-- Task to carry out --
The answer is the full listing below, copied exactly, with its pictures omitted.

-- Collected data --
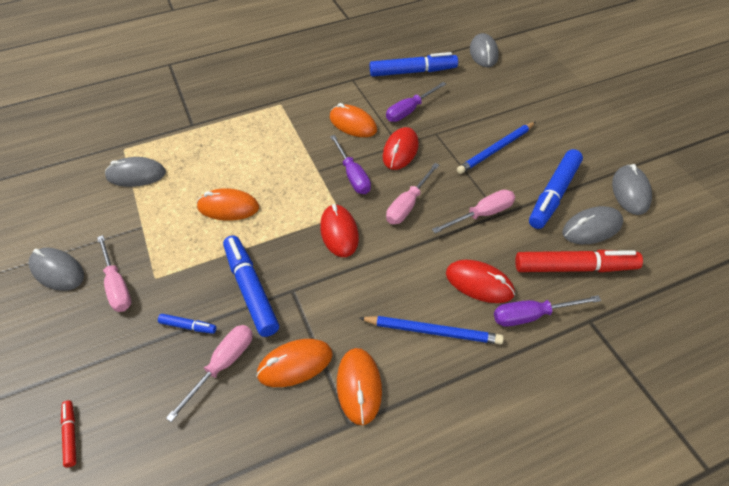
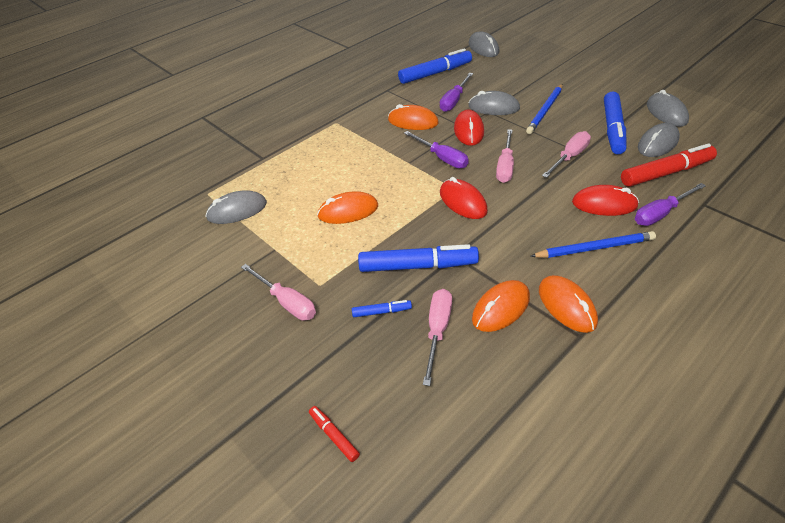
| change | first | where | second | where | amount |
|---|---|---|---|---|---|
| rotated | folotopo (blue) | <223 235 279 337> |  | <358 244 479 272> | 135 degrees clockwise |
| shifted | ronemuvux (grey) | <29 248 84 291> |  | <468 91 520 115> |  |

-- Your response --
| change | first | where | second | where | amount |
|---|---|---|---|---|---|
| rotated | folotopo (blue) | <223 235 279 337> |  | <358 244 479 272> | 135 degrees clockwise |
| shifted | ronemuvux (grey) | <29 248 84 291> |  | <468 91 520 115> |  |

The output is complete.